**** Records to process

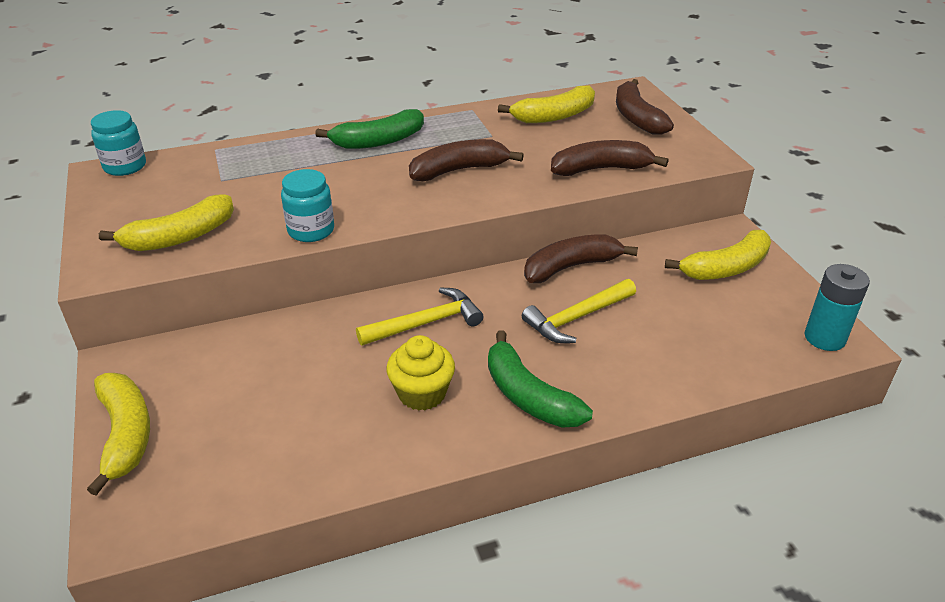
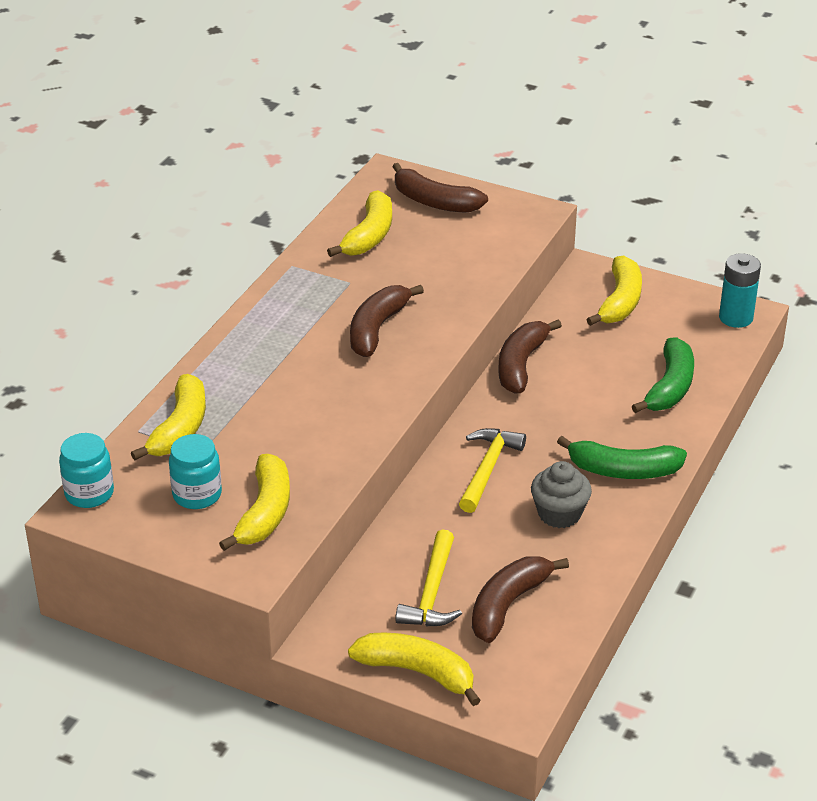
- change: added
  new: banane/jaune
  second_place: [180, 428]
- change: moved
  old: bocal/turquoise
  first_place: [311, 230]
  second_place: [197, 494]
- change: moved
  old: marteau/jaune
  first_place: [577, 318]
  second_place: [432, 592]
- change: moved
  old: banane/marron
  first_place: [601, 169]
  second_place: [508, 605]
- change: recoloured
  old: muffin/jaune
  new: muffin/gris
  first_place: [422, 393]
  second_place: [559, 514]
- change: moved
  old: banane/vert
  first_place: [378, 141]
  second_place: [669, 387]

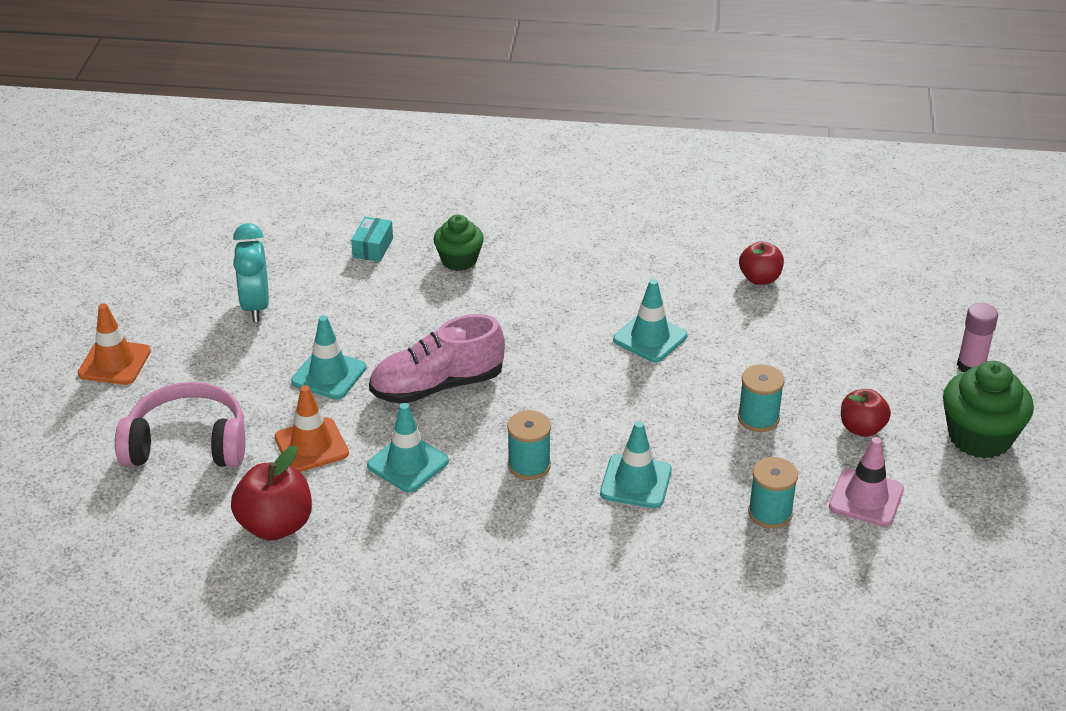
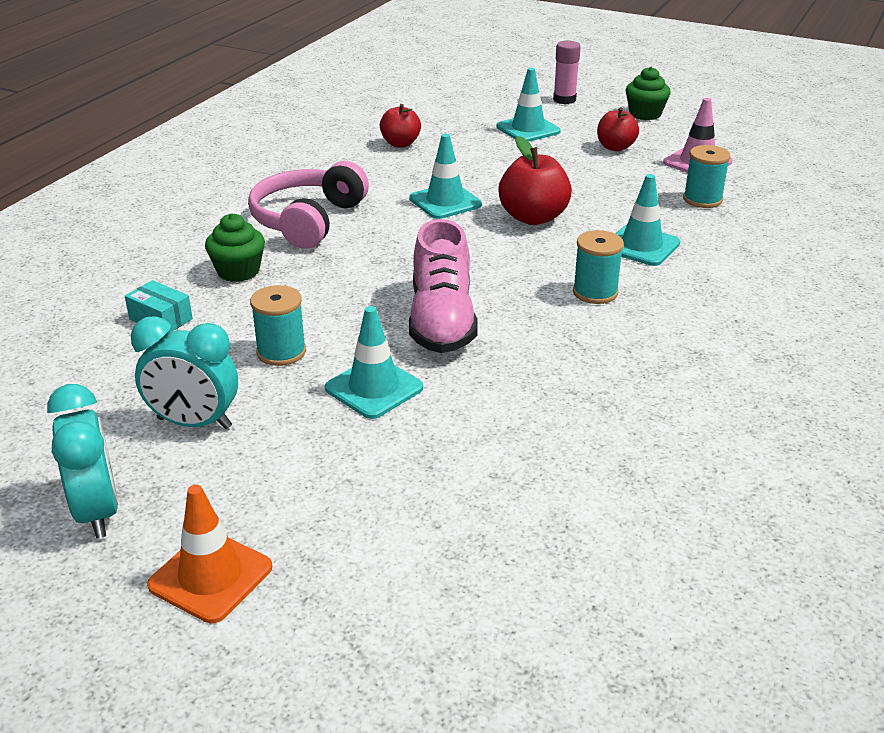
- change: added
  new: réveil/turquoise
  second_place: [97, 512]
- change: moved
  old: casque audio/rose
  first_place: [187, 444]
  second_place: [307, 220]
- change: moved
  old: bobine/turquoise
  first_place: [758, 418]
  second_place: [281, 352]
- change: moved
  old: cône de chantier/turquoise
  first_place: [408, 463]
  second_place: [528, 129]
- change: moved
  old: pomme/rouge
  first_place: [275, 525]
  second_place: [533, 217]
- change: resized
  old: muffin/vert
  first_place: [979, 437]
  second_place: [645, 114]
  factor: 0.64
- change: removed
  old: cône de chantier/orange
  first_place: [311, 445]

********

Problem requirements: Each record above has to be written out again in full, but its pictures must not be.

Response to this task:
- change: added
  new: banane/jaune
  second_place: [180, 428]
- change: moved
  old: bocal/turquoise
  first_place: [311, 230]
  second_place: [197, 494]
- change: moved
  old: marteau/jaune
  first_place: [577, 318]
  second_place: [432, 592]
- change: moved
  old: banane/marron
  first_place: [601, 169]
  second_place: [508, 605]
- change: recoloured
  old: muffin/jaune
  new: muffin/gris
  first_place: [422, 393]
  second_place: [559, 514]
- change: moved
  old: banane/vert
  first_place: [378, 141]
  second_place: [669, 387]

- change: added
  new: réveil/turquoise
  second_place: [97, 512]
- change: moved
  old: casque audio/rose
  first_place: [187, 444]
  second_place: [307, 220]
- change: moved
  old: bobine/turquoise
  first_place: [758, 418]
  second_place: [281, 352]
- change: moved
  old: cône de chantier/turquoise
  first_place: [408, 463]
  second_place: [528, 129]
- change: moved
  old: pomme/rouge
  first_place: [275, 525]
  second_place: [533, 217]
- change: resized
  old: muffin/vert
  first_place: [979, 437]
  second_place: [645, 114]
  factor: 0.64
- change: removed
  old: cône de chantier/orange
  first_place: [311, 445]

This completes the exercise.